WHAT TO PRODUCE:
Repeat every line of the listing below exactly, minus the pictures.

DATA LISTING:
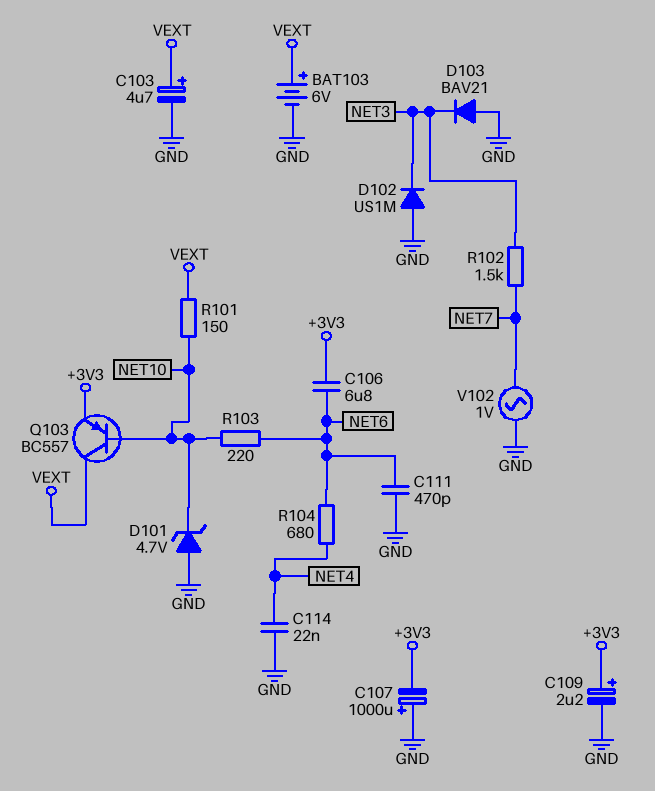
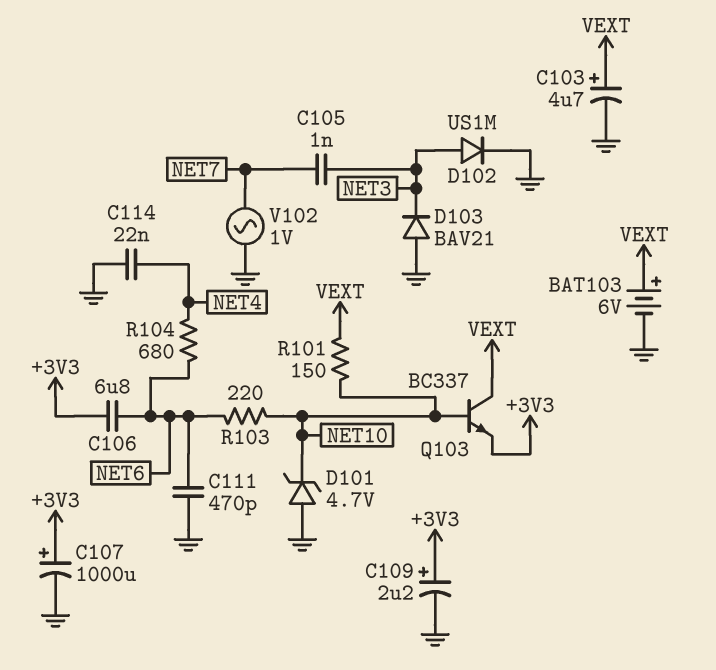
C105: none -> 1nF (NET3, NET7)
C107: 1000uF (plus GND, minus +3V3) -> 1000uF (plus +3V3, minus GND)
D102: diode US1M (A GND, K NET3) -> diode US1M (A NET3, K GND)
Q103: PNP BC557 (B NET10, C VEXT, E +3V3) -> NPN BC337 (B NET10, C VEXT, E +3V3)
R102: 1.5k (NET3, NET7) -> none

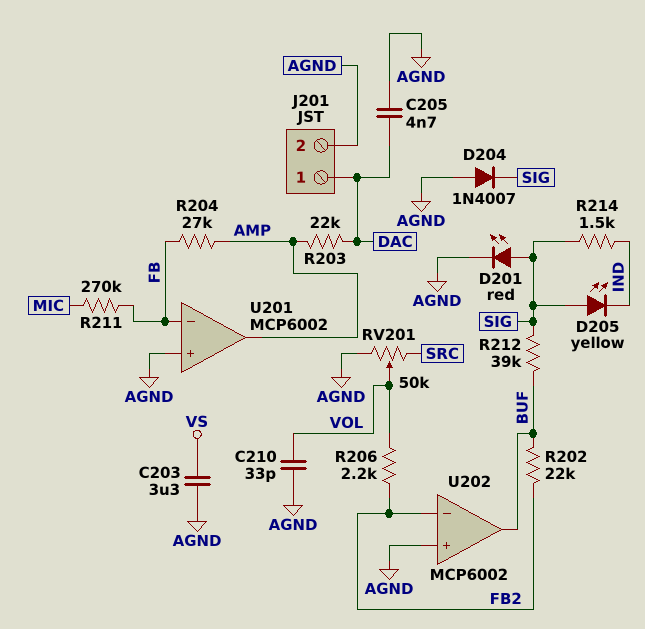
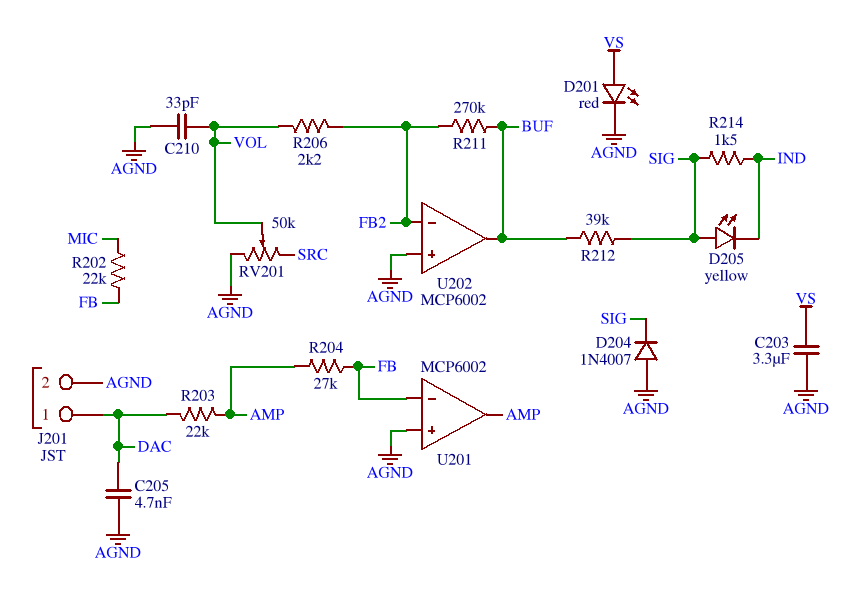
D201: LED red (A SIG, K AGND) -> LED red (A VS, K AGND)
R202: 22k (BUF, FB2) -> 22k (FB, MIC)
R211: 270k (FB, MIC) -> 270k (BUF, FB2)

SOLUTION:
C105: none -> 1nF (NET3, NET7)
C107: 1000uF (plus GND, minus +3V3) -> 1000uF (plus +3V3, minus GND)
D102: diode US1M (A GND, K NET3) -> diode US1M (A NET3, K GND)
Q103: PNP BC557 (B NET10, C VEXT, E +3V3) -> NPN BC337 (B NET10, C VEXT, E +3V3)
R102: 1.5k (NET3, NET7) -> none

D201: LED red (A SIG, K AGND) -> LED red (A VS, K AGND)
R202: 22k (BUF, FB2) -> 22k (FB, MIC)
R211: 270k (FB, MIC) -> 270k (BUF, FB2)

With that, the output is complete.